■ Work order ■
In the records below, the line with "(481, 679) = (313, 485): blue" and every line after it must be written out exactly; no pictures belong in the result.

(Object change descriptions)
^^^^
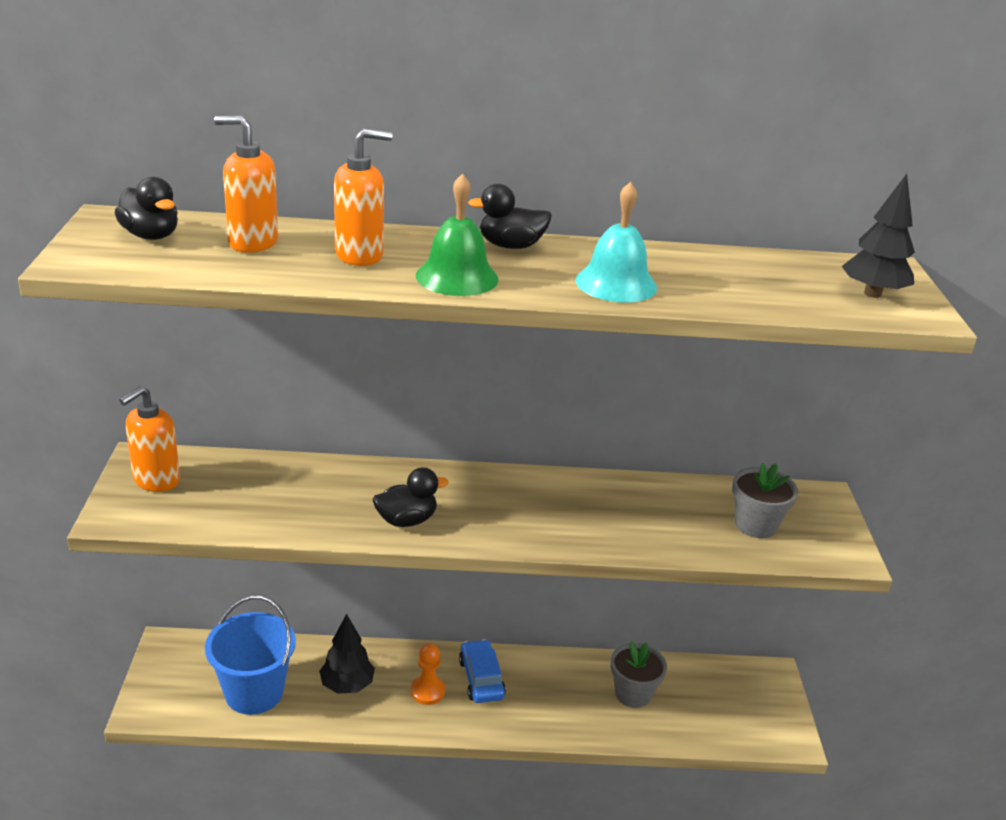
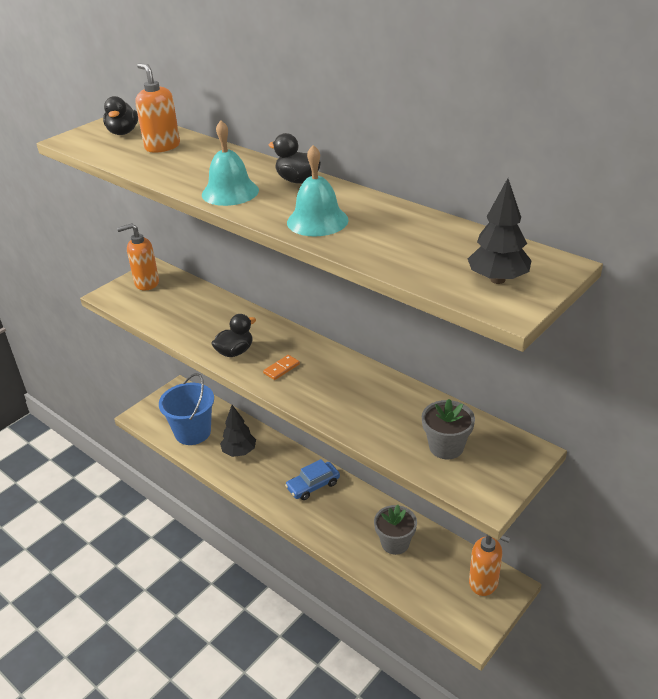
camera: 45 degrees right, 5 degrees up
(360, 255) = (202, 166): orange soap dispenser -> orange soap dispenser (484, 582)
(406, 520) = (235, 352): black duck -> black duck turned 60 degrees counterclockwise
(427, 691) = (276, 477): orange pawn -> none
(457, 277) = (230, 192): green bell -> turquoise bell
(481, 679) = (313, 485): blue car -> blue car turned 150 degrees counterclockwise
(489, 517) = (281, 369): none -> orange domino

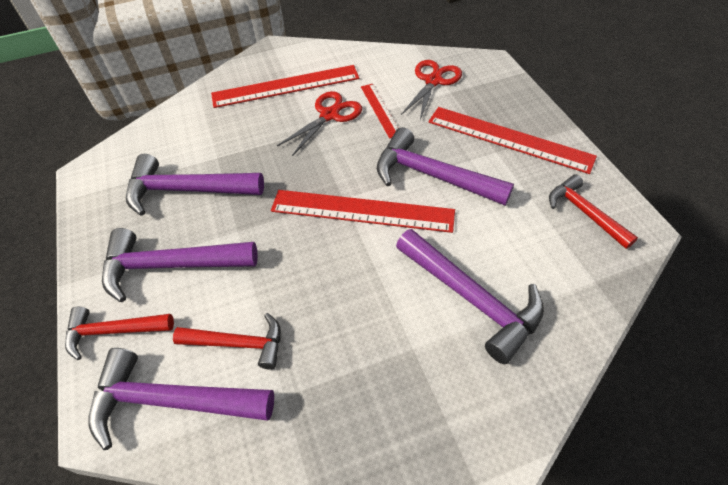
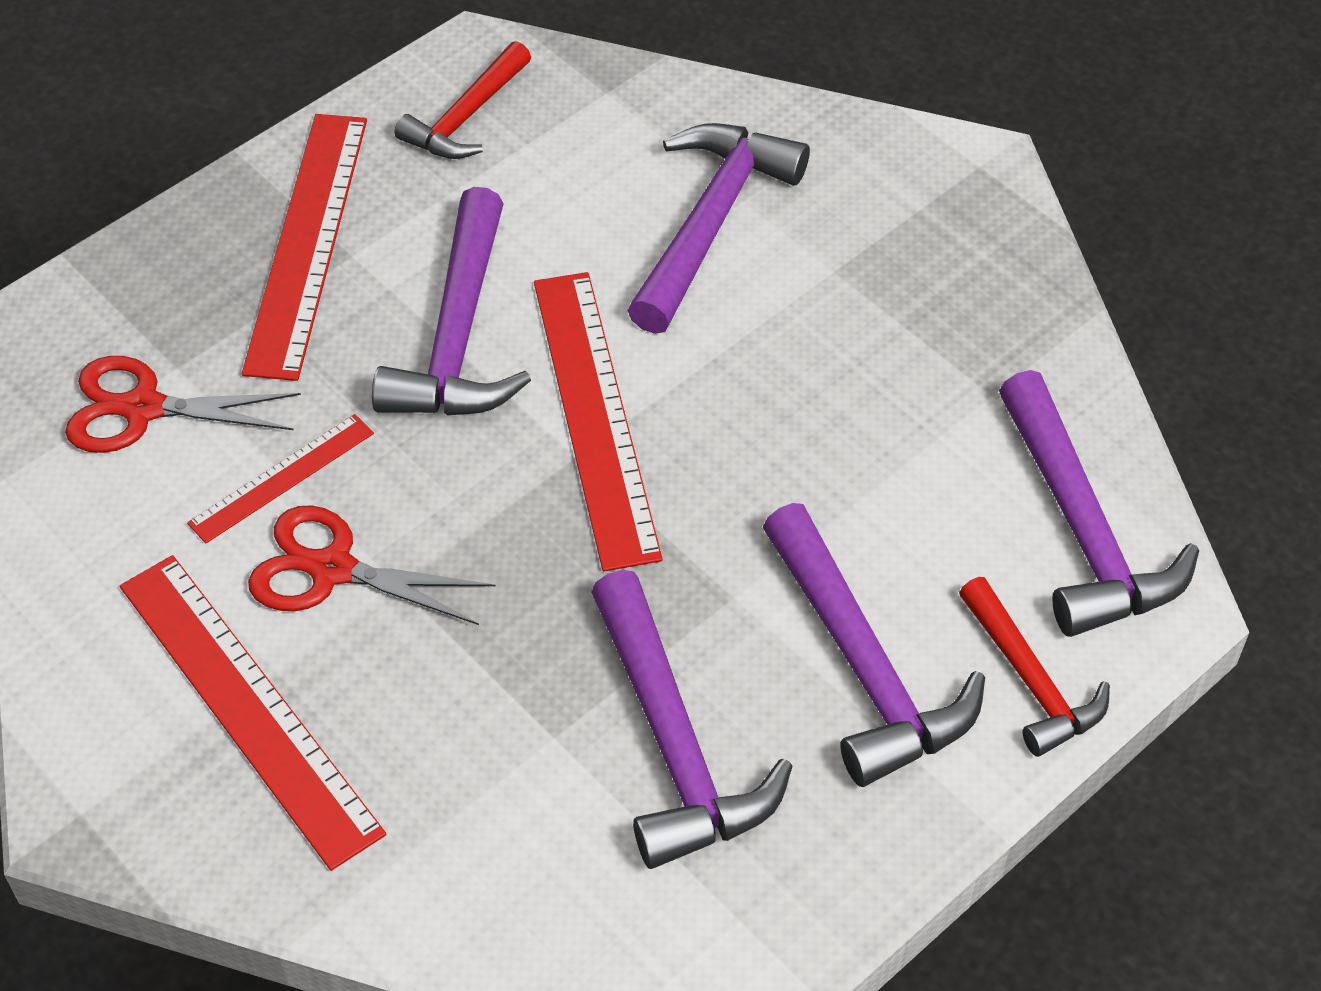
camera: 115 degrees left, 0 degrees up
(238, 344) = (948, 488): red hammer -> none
^^^^
■ Exercise answer ■
(481, 679) = (313, 485): blue car -> blue car turned 150 degrees counterclockwise
(489, 517) = (281, 369): none -> orange domino

camera: 115 degrees left, 0 degrees up
(238, 344) = (948, 488): red hammer -> none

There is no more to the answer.